[Itemized modification records]
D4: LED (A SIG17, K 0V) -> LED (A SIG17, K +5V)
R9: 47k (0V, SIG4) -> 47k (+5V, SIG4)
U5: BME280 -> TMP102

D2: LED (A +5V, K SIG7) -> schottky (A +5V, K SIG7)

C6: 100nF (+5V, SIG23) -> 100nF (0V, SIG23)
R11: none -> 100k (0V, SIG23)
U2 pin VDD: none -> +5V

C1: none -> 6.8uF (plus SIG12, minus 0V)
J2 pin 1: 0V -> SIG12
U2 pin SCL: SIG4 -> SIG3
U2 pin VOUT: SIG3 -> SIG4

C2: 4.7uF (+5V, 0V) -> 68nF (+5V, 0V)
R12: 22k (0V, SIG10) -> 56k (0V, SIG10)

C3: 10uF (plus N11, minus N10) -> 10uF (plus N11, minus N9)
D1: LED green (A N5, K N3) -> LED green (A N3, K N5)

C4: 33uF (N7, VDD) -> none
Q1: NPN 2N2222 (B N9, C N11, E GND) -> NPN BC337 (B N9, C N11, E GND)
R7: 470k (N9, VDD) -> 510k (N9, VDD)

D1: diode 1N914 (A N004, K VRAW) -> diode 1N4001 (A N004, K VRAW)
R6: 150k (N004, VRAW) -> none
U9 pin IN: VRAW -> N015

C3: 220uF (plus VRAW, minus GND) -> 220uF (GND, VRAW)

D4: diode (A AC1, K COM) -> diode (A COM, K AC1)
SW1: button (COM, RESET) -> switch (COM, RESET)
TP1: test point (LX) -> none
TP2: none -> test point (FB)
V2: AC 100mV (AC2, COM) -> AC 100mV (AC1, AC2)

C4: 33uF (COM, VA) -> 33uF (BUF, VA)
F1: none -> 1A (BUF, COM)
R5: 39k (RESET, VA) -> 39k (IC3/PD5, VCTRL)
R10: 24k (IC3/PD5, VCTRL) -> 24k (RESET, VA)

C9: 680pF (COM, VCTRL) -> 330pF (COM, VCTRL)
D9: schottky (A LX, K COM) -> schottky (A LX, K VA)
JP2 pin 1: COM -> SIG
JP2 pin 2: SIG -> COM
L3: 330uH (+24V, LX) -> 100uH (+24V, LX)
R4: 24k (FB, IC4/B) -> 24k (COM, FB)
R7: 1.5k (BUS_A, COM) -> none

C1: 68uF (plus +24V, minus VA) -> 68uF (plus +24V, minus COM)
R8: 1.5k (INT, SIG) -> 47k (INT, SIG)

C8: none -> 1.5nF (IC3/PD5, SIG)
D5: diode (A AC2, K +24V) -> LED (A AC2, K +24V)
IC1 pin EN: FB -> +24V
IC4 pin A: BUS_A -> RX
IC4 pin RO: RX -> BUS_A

Work to be completed
Whenever a line in the records above contains the string "diode", copy that line.

Written reply
D1: diode 1N914 (A N004, K VRAW) -> diode 1N4001 (A N004, K VRAW)
D4: diode (A AC1, K COM) -> diode (A COM, K AC1)
D5: diode (A AC2, K +24V) -> LED (A AC2, K +24V)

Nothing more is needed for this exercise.